▸ Task directions
Output the data below exactly, images excluded.

▸ Given records
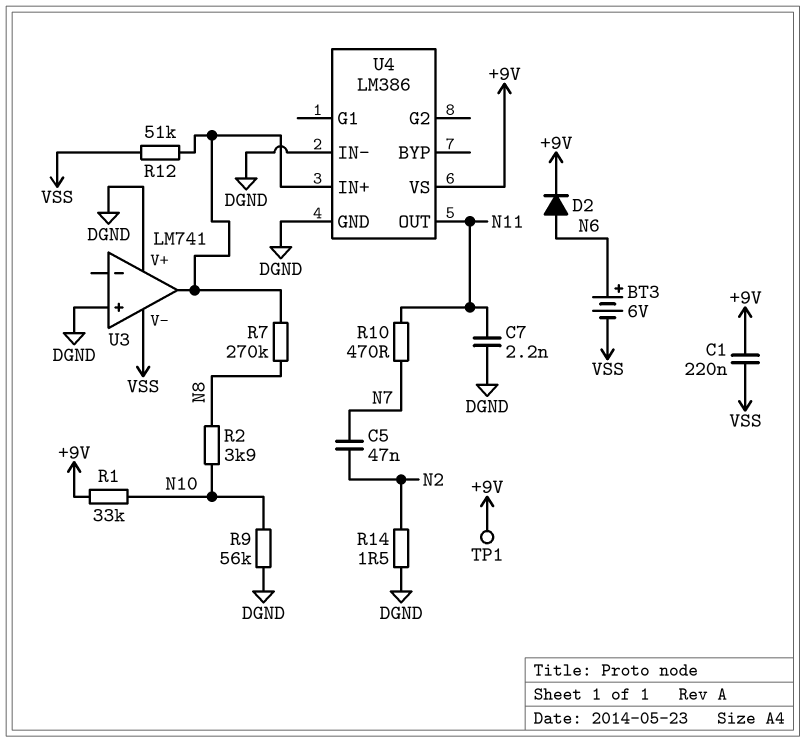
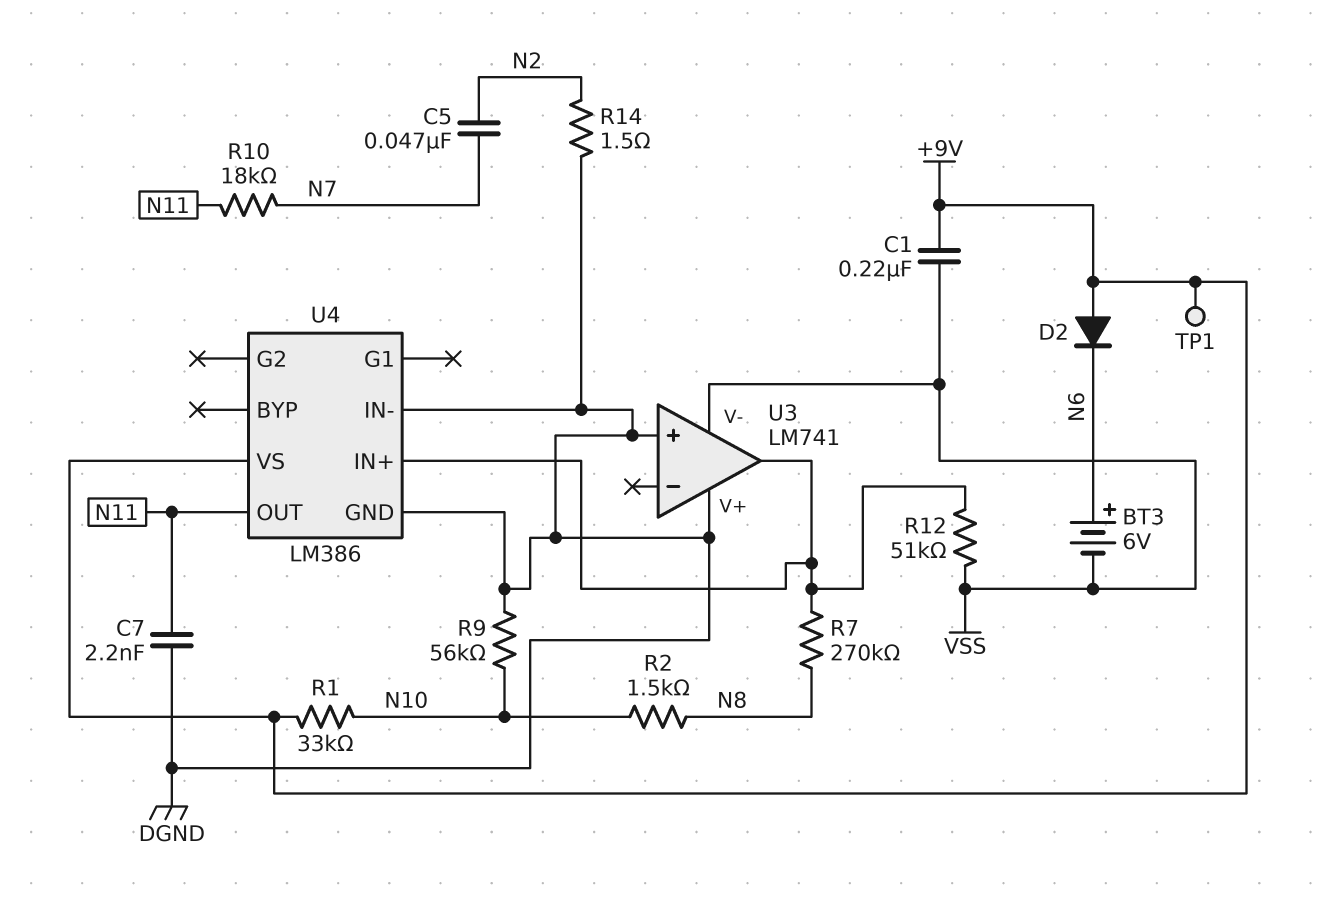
D2: diode (A N6, K +9V) -> diode (A +9V, K N6)
R2: 3.9k (N8, N10) -> 1.5k (N8, N10)
R10: 470 (N7, N11) -> 18k (N7, N11)

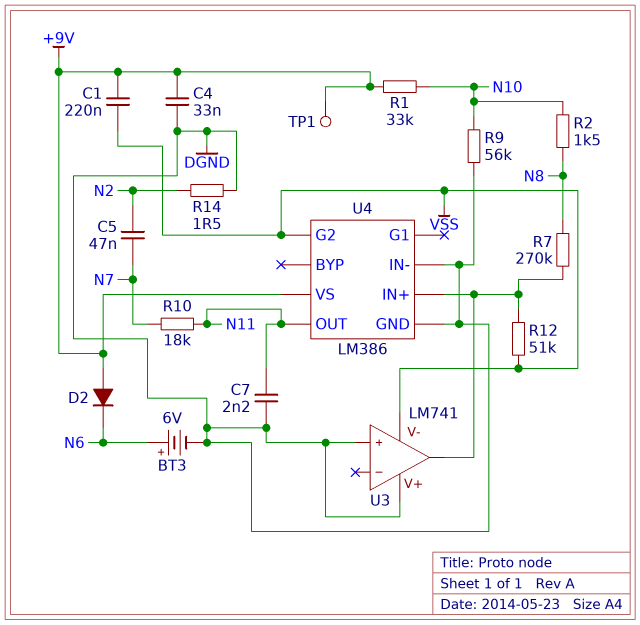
BT3: 6V (plus N6, minus VSS) -> 6V (plus N6, minus DGND)
C4: none -> 33nF (+9V, DGND)
U4 pin G2: none -> VSS

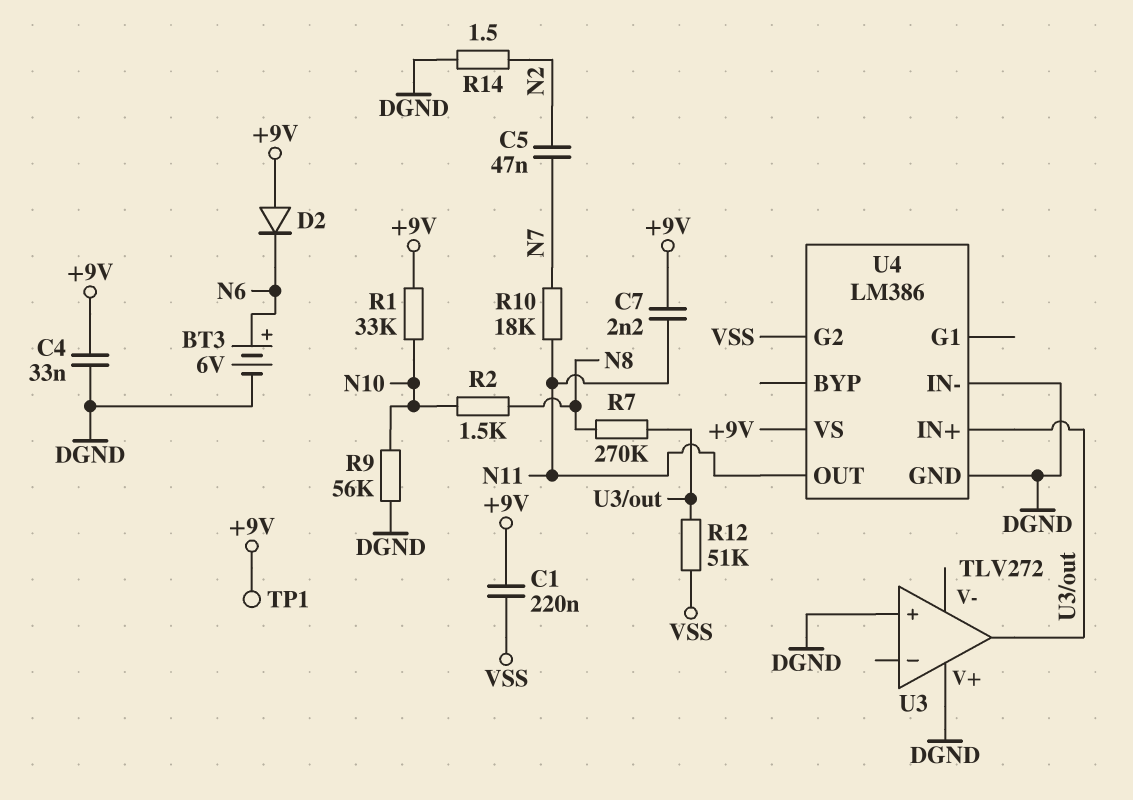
C7: 2.2nF (DGND, N11) -> 2.2nF (+9V, N11)
U3: LM741 -> TLV272
U3 pin V-: VSS -> none

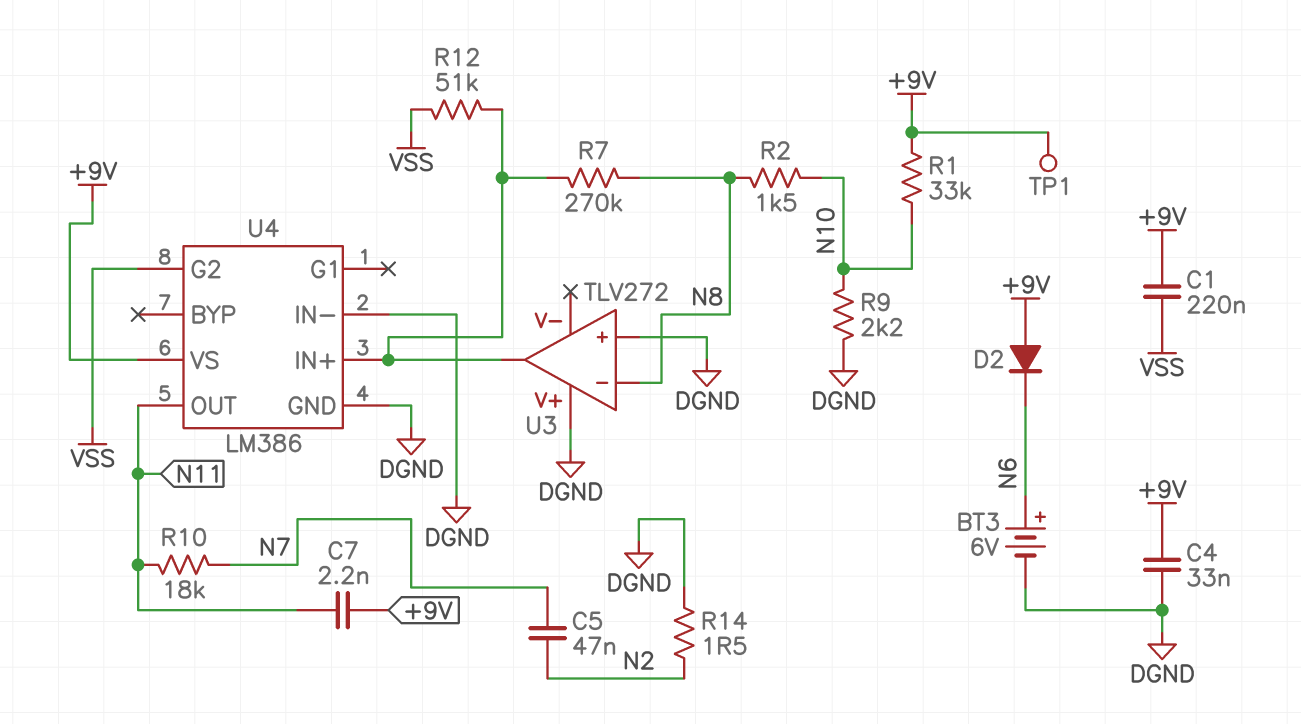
R9: 56k (DGND, N10) -> 2.2k (DGND, N10)
U3 pin in-: none -> N8

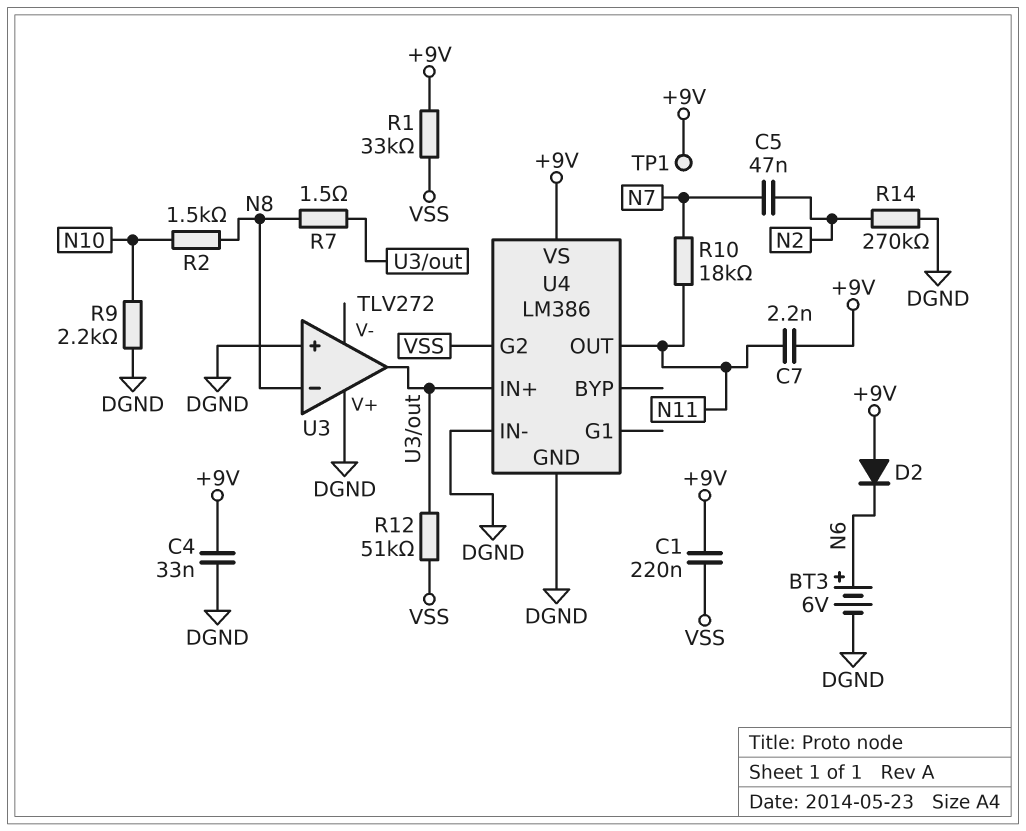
R1: 33k (+9V, N10) -> 33k (+9V, VSS)
R7: 270k (N8, U3/out) -> 1.5 (N8, U3/out)
R14: 1.5 (DGND, N2) -> 270k (DGND, N2)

▸ Solution to this problem
D2: diode (A N6, K +9V) -> diode (A +9V, K N6)
R2: 3.9k (N8, N10) -> 1.5k (N8, N10)
R10: 470 (N7, N11) -> 18k (N7, N11)

BT3: 6V (plus N6, minus VSS) -> 6V (plus N6, minus DGND)
C4: none -> 33nF (+9V, DGND)
U4 pin G2: none -> VSS

C7: 2.2nF (DGND, N11) -> 2.2nF (+9V, N11)
U3: LM741 -> TLV272
U3 pin V-: VSS -> none

R9: 56k (DGND, N10) -> 2.2k (DGND, N10)
U3 pin in-: none -> N8

R1: 33k (+9V, N10) -> 33k (+9V, VSS)
R7: 270k (N8, U3/out) -> 1.5 (N8, U3/out)
R14: 1.5 (DGND, N2) -> 270k (DGND, N2)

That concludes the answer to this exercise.